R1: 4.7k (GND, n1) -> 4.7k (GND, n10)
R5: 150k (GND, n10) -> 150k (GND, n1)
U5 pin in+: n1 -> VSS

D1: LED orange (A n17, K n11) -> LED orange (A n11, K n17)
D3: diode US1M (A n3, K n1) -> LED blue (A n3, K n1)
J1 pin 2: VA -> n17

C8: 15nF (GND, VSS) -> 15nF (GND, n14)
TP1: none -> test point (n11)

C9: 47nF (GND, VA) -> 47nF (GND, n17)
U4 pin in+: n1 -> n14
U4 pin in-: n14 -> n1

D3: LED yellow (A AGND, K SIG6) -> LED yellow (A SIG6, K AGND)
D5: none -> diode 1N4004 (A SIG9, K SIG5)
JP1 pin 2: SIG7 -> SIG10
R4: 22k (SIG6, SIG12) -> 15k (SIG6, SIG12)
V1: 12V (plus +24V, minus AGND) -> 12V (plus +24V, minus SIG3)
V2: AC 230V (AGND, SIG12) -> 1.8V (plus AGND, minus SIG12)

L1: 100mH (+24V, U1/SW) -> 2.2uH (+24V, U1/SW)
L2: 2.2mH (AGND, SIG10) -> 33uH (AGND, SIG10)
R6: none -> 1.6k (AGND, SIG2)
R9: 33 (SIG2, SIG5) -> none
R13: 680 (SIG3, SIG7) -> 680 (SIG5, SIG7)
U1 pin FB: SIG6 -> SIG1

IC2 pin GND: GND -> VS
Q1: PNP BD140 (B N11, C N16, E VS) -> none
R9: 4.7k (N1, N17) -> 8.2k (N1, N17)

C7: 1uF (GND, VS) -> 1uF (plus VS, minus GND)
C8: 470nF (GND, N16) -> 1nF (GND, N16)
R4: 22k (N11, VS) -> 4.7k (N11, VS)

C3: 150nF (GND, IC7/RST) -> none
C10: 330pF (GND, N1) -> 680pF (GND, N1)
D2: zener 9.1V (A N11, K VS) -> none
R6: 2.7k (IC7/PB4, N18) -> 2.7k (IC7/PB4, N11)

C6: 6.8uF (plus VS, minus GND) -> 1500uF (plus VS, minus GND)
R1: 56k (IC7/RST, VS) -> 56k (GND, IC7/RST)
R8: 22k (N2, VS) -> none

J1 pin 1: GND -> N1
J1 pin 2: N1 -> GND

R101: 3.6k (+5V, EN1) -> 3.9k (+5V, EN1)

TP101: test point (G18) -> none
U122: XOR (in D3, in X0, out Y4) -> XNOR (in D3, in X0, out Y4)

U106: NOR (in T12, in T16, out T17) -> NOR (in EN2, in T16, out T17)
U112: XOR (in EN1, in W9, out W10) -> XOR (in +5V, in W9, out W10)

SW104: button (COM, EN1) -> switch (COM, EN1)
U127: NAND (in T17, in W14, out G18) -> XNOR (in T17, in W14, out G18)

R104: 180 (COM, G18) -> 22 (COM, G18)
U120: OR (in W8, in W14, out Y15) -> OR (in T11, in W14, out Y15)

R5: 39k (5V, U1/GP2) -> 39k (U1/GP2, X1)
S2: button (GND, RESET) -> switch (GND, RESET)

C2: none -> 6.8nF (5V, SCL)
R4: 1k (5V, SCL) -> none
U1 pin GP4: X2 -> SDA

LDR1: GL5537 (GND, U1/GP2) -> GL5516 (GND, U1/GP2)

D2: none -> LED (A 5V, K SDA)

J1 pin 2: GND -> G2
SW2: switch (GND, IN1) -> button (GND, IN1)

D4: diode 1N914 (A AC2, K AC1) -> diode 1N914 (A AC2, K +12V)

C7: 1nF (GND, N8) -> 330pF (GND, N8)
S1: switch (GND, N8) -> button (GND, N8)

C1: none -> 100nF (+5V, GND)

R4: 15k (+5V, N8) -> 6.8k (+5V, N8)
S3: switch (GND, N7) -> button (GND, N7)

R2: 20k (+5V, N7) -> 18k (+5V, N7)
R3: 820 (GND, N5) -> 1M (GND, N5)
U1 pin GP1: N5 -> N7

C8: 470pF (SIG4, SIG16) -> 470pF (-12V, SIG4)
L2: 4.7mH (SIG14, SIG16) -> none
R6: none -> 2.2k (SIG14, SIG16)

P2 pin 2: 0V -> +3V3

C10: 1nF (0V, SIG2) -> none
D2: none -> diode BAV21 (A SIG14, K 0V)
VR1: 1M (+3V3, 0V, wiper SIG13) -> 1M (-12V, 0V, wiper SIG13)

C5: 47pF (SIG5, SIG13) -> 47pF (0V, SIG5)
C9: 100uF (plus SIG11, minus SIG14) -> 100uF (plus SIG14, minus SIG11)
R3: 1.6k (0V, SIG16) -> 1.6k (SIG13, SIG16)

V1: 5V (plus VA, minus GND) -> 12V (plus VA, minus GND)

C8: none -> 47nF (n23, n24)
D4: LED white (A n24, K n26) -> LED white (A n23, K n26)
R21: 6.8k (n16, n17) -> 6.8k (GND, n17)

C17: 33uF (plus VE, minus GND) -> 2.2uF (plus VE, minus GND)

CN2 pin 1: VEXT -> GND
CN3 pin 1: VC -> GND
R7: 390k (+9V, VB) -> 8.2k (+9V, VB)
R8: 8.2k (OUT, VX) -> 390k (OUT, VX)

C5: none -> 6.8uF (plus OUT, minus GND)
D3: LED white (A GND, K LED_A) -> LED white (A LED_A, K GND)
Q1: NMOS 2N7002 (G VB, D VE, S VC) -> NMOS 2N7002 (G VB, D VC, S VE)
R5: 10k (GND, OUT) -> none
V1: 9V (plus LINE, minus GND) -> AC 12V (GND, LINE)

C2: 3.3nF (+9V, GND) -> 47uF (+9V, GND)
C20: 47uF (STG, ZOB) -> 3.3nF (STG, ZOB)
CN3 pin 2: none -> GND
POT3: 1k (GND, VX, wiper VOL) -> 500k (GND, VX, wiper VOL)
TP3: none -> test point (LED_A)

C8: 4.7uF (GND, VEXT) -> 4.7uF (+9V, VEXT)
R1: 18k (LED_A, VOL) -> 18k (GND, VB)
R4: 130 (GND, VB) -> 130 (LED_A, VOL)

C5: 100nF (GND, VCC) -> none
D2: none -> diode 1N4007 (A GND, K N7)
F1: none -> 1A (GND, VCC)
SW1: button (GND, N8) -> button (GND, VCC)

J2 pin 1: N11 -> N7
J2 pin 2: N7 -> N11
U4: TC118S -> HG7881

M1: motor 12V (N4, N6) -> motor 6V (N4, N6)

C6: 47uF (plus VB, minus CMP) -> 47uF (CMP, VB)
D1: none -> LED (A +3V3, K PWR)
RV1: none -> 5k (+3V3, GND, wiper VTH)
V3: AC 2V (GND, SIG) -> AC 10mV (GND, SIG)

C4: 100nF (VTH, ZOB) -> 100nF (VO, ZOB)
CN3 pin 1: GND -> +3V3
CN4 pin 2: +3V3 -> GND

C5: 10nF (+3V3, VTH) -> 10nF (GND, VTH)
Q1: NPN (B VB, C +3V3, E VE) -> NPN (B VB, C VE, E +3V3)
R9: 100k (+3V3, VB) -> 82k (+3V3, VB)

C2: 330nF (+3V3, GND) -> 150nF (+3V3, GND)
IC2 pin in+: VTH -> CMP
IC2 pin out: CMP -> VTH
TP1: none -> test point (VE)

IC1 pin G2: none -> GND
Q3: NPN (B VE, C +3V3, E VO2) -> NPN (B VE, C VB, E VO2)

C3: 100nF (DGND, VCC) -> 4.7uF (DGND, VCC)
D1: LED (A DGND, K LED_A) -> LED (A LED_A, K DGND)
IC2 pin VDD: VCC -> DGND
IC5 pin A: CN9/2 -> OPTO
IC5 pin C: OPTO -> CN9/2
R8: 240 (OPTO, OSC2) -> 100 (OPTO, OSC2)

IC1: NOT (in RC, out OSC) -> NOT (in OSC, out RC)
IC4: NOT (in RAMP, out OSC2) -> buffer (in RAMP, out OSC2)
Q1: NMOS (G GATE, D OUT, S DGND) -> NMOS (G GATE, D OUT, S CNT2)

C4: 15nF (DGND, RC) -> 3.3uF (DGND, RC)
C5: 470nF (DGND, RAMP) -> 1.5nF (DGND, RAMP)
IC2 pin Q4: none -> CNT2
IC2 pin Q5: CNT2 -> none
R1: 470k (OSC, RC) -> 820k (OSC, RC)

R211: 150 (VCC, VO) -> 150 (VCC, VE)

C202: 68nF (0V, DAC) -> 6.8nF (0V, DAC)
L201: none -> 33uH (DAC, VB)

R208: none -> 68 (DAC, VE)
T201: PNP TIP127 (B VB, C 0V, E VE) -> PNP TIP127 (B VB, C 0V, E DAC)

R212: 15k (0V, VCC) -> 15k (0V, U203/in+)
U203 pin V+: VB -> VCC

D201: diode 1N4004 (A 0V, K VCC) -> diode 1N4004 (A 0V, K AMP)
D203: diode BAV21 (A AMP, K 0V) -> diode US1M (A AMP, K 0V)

···

_DESCRIPTION OF THE TASK_
The required answer is the run of lines above, starting at the line with "U4 pin in-: n14 -> n1" and ending at the line with "L2: 2.2mH (AGND, SIG10) -> 33uH (AGND, SIG10)", reproduced exactly with both ends.

_WRITTEN RESPONSE_
U4 pin in-: n14 -> n1

D3: LED yellow (A AGND, K SIG6) -> LED yellow (A SIG6, K AGND)
D5: none -> diode 1N4004 (A SIG9, K SIG5)
JP1 pin 2: SIG7 -> SIG10
R4: 22k (SIG6, SIG12) -> 15k (SIG6, SIG12)
V1: 12V (plus +24V, minus AGND) -> 12V (plus +24V, minus SIG3)
V2: AC 230V (AGND, SIG12) -> 1.8V (plus AGND, minus SIG12)

L1: 100mH (+24V, U1/SW) -> 2.2uH (+24V, U1/SW)
L2: 2.2mH (AGND, SIG10) -> 33uH (AGND, SIG10)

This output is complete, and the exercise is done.